**Work to complete**
Retype the entries below exactly, but begin at the line containing "pink cupcake [776,109,804,142]" and end at the last line.

(Stored data)
══════

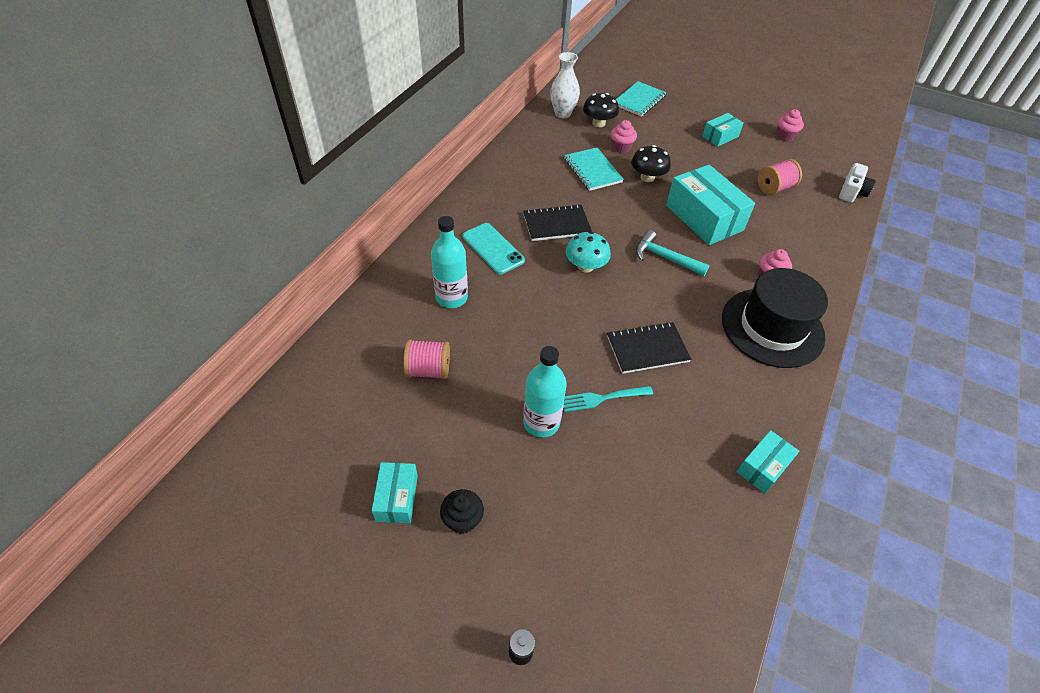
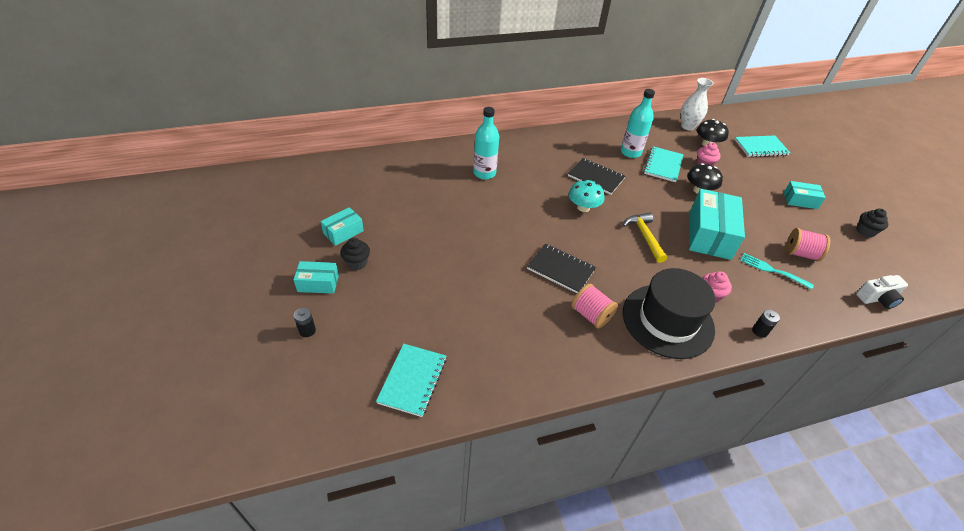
camera: 45 degrees right, 5 degrees down
pink spool [403,339,450,379] -> pink spool moved to [572,284,618,328]
turquoise phone [462,223,525,275] -> none
turquoise bottle [523,346,567,438] -> turquoise bottle moved to [621,89,655,158]
turquoise fork [563,386,653,412] -> turquoise fork moved to [740,253,814,290]
turquoise hammer [636,230,710,276] -> yellow hammer [623,213,667,263]
turquoise box [737,430,799,494] -> turquoise box moved to [293,261,339,294]
pink cupcake [776,109,804,142] -> black cupcake [856,208,888,238]
none -> turquoise notebook [376,344,446,417]
none -> black battery [752,310,780,338]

══════

**Reply**
pink cupcake [776,109,804,142] -> black cupcake [856,208,888,238]
none -> turquoise notebook [376,344,446,417]
none -> black battery [752,310,780,338]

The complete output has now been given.